#### [Task item]
From the records below, output exactly the lines running from the line containing "BUTTON1 pin SIG: D18 -> D14" through the line containing "TFT1: ILI9341 -> ST7789", and no others.

Provided data: Begin

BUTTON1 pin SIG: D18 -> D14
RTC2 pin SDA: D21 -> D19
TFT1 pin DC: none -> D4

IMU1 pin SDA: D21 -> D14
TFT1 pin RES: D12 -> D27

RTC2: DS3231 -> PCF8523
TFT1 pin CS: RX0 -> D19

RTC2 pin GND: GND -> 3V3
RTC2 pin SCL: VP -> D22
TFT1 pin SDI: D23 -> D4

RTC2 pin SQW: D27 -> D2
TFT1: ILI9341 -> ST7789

Provided data: End
Provided data: Begin

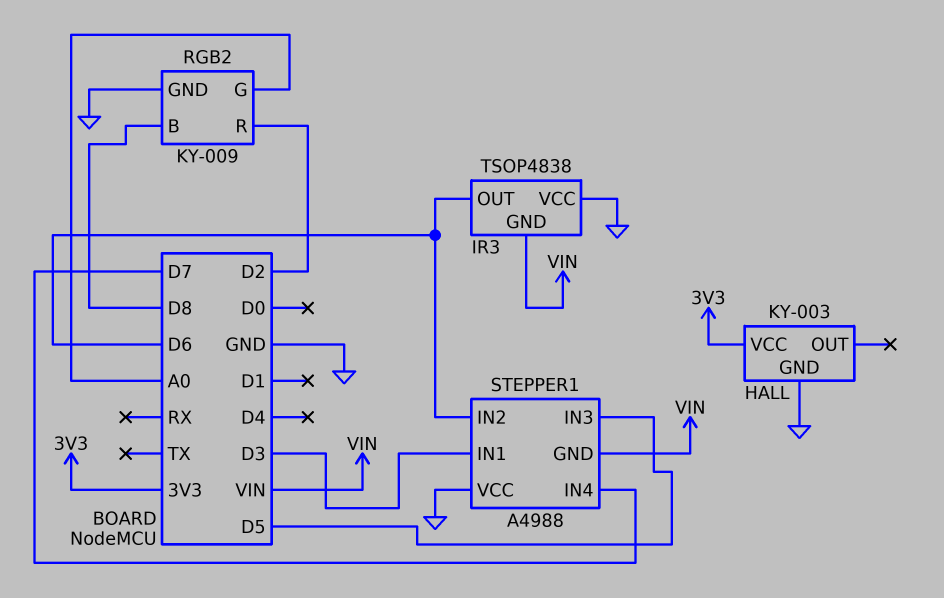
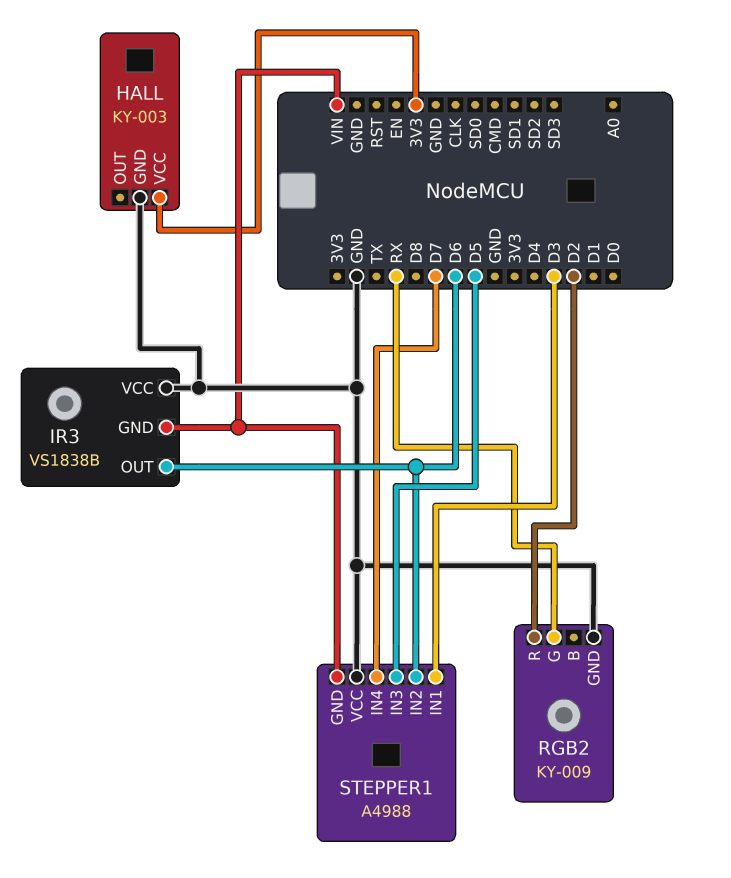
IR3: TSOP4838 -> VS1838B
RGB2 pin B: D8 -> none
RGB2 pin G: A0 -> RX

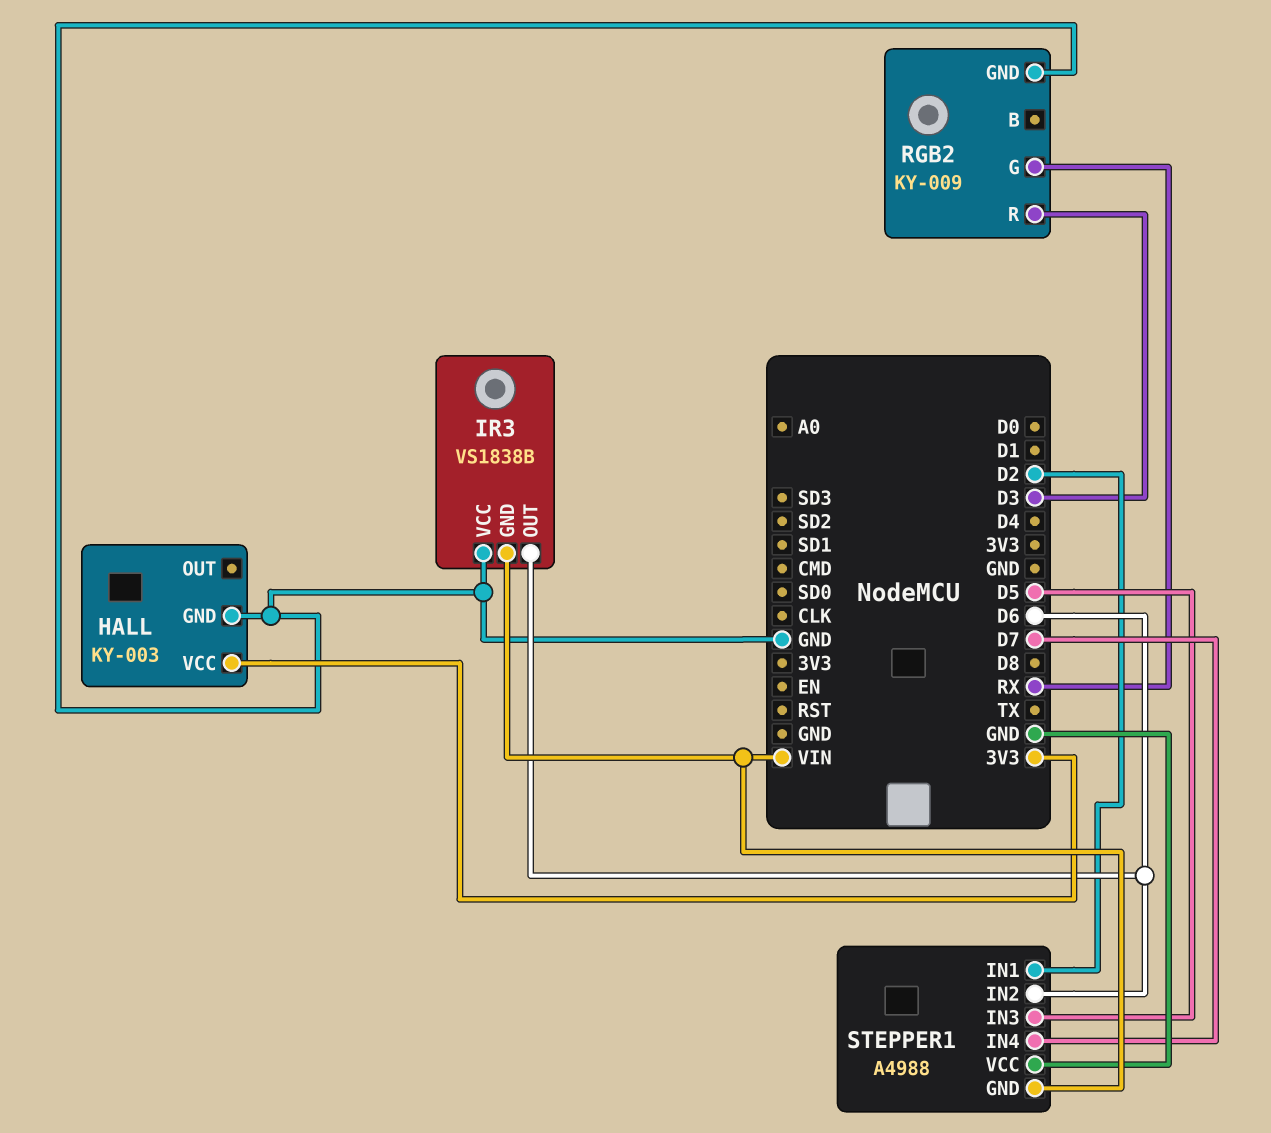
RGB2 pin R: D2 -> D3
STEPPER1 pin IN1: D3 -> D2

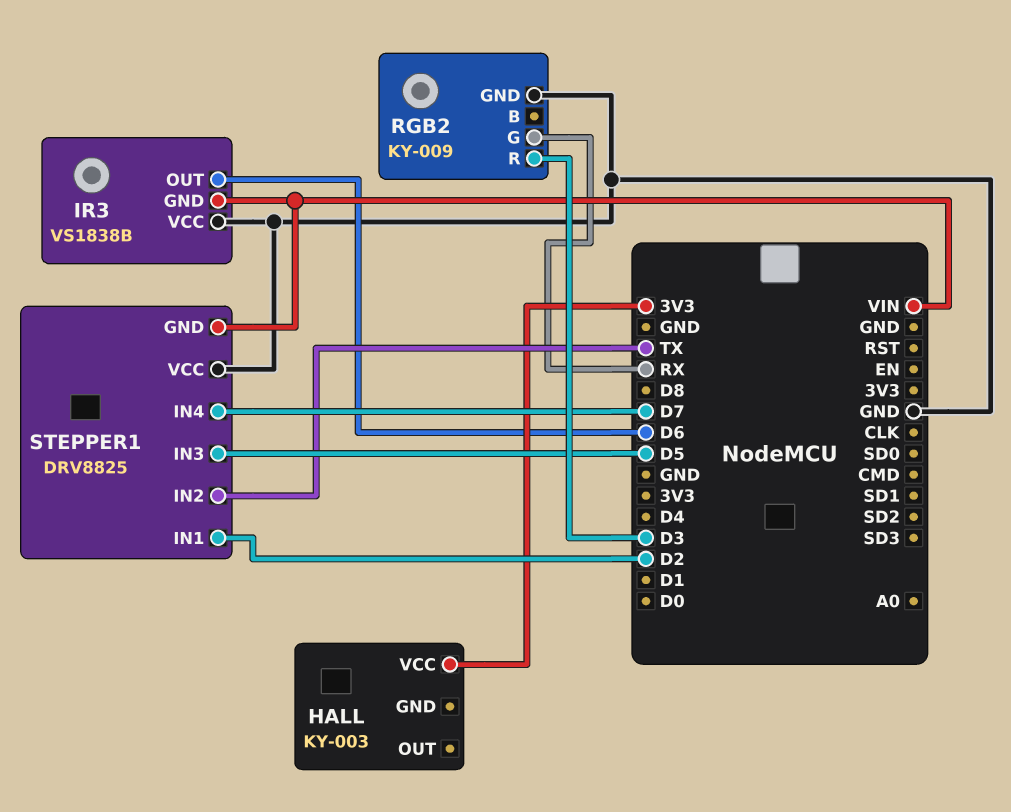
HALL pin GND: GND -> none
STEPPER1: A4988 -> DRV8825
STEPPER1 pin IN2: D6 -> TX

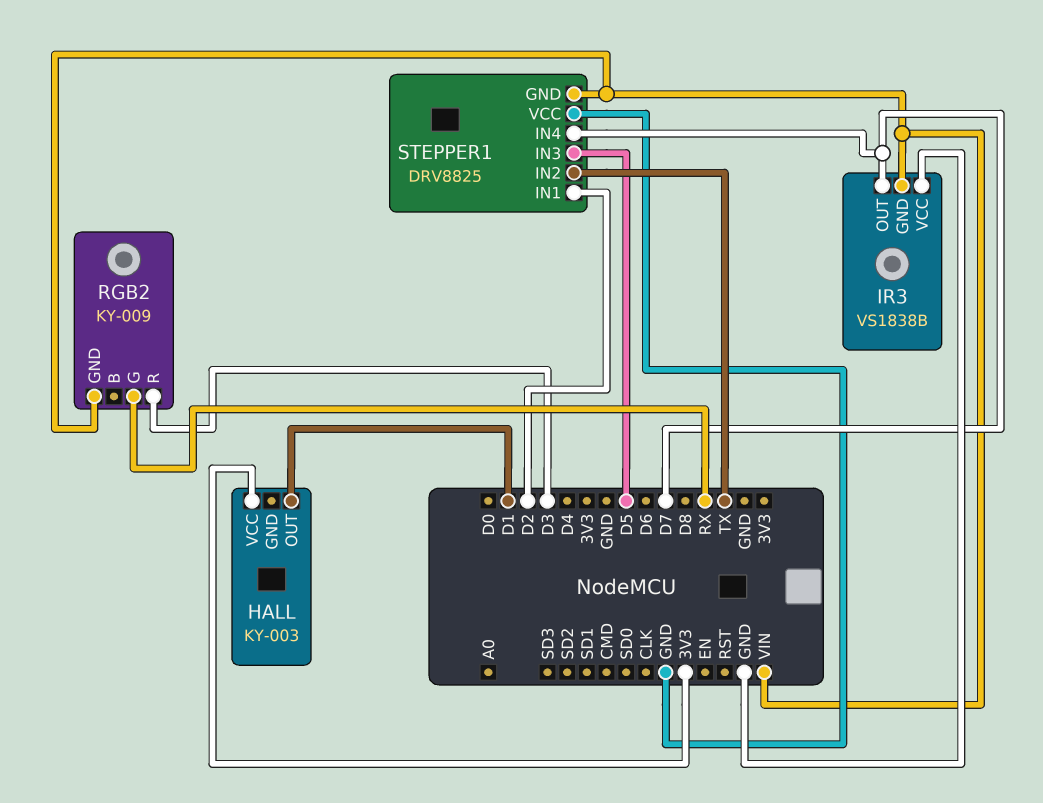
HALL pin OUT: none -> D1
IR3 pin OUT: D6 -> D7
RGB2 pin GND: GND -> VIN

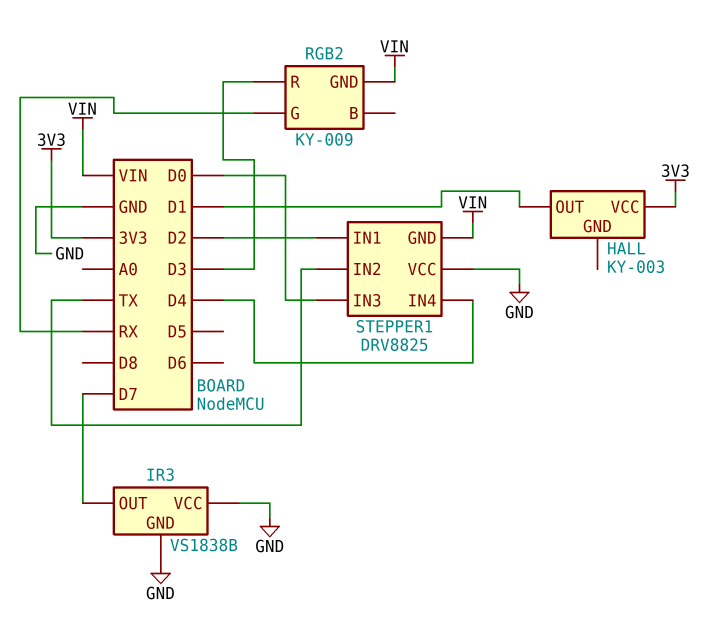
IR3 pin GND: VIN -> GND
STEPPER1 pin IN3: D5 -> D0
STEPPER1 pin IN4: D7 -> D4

Provided data: End

#### [Reply]
BUTTON1 pin SIG: D18 -> D14
RTC2 pin SDA: D21 -> D19
TFT1 pin DC: none -> D4

IMU1 pin SDA: D21 -> D14
TFT1 pin RES: D12 -> D27

RTC2: DS3231 -> PCF8523
TFT1 pin CS: RX0 -> D19

RTC2 pin GND: GND -> 3V3
RTC2 pin SCL: VP -> D22
TFT1 pin SDI: D23 -> D4

RTC2 pin SQW: D27 -> D2
TFT1: ILI9341 -> ST7789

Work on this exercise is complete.